**TASK REQUIREMENTS**
From the data that follows, report the number of lines including "cone", and only that number.

Object state change records:
━━━━━━━━━━━━━━━━━━━━━━━━━━━━━━

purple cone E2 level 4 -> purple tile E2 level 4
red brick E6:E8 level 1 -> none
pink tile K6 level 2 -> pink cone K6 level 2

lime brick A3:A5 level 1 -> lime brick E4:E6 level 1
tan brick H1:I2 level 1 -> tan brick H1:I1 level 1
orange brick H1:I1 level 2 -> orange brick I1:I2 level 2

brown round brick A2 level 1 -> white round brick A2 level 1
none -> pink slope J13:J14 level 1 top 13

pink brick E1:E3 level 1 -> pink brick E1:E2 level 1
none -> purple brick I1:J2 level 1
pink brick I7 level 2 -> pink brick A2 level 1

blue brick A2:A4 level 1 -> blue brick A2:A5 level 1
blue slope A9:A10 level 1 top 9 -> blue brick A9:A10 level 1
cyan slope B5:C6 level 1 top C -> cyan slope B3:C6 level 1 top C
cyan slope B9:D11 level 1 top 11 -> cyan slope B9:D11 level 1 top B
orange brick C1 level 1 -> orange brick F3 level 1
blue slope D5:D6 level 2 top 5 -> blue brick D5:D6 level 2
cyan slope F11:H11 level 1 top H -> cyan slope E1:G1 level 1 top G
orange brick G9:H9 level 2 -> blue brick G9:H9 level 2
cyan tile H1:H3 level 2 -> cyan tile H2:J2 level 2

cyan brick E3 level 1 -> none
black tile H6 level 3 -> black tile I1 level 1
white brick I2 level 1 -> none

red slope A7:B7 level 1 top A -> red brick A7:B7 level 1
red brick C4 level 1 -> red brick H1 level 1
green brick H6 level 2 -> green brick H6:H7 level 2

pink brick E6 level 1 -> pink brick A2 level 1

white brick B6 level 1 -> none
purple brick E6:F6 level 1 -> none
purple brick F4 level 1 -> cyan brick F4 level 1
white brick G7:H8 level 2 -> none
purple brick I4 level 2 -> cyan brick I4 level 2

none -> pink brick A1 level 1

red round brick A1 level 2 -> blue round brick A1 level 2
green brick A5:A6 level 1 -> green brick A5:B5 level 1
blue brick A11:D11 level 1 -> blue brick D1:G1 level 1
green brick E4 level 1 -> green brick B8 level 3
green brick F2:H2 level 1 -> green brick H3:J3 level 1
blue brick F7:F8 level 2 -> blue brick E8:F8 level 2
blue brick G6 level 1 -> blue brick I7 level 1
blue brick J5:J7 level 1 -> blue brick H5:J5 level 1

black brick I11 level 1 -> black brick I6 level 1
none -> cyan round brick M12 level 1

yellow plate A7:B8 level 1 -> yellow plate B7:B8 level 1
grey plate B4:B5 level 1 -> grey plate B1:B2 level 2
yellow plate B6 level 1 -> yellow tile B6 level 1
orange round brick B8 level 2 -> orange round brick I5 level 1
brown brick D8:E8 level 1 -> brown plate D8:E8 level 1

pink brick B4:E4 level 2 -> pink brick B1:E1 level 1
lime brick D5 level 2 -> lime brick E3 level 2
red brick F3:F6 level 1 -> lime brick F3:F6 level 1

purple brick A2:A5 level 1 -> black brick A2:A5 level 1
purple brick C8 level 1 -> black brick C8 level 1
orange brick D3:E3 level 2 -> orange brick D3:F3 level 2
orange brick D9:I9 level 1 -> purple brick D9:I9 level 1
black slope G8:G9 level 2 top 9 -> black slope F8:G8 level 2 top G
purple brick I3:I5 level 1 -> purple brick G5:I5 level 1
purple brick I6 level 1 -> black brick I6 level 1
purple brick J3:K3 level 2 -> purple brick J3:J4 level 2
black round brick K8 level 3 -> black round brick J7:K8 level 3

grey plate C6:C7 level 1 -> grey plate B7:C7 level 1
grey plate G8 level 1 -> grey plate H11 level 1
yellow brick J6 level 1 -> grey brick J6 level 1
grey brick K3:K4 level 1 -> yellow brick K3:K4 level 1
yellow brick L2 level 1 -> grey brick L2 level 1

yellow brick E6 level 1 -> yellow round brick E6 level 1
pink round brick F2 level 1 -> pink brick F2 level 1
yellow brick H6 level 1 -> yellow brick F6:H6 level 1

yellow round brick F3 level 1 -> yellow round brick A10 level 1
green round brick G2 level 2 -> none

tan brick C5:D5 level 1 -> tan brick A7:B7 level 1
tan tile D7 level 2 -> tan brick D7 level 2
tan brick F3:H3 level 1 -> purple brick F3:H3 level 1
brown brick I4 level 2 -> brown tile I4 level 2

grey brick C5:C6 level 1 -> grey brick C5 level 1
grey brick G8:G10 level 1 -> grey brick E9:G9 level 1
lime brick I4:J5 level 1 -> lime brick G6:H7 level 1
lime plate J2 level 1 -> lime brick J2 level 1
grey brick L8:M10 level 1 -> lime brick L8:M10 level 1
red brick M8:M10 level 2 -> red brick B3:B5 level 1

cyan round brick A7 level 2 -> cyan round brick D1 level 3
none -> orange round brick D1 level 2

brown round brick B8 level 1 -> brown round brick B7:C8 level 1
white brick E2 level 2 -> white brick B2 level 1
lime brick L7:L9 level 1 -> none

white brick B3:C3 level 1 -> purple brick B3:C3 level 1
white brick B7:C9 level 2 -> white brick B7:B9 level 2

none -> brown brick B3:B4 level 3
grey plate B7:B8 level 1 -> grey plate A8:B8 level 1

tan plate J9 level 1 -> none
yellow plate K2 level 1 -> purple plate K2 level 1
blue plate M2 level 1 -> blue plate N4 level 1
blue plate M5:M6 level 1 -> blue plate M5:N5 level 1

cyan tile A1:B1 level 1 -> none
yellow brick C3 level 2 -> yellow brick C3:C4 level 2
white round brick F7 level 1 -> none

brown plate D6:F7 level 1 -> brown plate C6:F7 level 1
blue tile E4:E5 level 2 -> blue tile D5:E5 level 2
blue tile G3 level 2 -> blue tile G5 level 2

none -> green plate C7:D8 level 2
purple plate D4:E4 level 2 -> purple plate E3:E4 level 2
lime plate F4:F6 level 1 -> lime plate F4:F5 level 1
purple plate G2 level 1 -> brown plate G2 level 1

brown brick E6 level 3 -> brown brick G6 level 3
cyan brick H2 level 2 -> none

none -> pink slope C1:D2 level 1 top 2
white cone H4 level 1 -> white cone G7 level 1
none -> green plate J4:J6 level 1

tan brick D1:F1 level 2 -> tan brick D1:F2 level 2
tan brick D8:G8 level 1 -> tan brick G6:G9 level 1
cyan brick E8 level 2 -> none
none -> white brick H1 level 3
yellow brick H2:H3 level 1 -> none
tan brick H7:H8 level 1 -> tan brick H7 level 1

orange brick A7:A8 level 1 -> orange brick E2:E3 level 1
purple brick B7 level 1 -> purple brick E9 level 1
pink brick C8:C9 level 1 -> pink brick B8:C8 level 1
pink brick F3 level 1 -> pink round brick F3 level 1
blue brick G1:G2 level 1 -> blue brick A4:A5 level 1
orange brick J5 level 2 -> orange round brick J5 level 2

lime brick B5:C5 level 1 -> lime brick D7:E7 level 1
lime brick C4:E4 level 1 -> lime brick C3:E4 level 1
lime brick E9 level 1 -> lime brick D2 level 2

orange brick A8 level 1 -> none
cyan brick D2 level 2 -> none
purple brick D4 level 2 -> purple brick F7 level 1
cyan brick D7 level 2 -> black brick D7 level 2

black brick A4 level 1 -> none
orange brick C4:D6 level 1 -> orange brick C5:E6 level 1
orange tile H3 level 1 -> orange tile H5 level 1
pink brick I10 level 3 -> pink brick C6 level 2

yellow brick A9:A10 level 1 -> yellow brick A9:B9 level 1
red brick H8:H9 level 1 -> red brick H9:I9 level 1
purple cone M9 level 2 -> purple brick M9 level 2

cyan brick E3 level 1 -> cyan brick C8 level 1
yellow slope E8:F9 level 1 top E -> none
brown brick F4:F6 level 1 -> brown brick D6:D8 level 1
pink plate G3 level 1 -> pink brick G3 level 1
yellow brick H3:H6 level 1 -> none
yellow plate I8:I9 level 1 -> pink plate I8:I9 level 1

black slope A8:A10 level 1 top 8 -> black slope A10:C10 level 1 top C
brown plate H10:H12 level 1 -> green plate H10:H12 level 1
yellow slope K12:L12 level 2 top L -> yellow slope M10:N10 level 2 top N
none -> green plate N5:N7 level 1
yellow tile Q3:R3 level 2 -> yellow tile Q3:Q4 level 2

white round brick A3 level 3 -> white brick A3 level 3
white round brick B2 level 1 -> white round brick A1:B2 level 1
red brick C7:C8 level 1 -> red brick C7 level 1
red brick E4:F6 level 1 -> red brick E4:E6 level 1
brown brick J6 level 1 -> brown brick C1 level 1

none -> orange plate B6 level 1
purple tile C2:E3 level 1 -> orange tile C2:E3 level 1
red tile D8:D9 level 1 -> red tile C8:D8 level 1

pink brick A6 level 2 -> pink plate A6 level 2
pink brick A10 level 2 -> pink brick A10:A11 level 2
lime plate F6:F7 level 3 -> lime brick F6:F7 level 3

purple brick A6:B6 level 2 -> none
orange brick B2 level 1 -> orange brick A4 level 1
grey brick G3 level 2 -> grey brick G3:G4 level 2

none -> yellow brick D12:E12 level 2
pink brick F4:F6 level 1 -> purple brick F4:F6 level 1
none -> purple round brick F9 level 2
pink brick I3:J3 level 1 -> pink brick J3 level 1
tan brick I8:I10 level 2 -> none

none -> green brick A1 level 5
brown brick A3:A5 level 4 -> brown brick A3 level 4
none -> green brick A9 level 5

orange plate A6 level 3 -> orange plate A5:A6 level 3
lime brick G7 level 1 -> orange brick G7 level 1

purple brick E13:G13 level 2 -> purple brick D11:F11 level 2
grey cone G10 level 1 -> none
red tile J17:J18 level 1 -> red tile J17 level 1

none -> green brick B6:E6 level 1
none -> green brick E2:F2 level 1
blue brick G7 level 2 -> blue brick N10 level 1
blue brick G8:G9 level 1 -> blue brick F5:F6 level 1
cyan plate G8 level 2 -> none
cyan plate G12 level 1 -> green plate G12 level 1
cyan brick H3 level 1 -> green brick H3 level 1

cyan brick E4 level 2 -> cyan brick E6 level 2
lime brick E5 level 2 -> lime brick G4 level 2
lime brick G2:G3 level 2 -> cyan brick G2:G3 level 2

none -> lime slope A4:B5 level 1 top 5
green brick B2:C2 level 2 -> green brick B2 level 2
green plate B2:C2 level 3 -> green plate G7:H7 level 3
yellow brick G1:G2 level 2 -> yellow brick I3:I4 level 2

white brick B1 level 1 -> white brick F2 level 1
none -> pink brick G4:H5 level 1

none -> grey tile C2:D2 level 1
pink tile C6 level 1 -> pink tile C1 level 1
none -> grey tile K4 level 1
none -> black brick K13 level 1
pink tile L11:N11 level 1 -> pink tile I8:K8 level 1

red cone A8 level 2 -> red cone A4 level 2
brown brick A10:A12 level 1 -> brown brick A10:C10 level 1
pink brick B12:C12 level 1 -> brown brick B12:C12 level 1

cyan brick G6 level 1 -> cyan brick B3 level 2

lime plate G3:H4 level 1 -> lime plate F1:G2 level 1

━━━━━━━━━━━━━━━━━━━━━━━━━━━━━━

**SOLUTION FOR THIS TASK**
6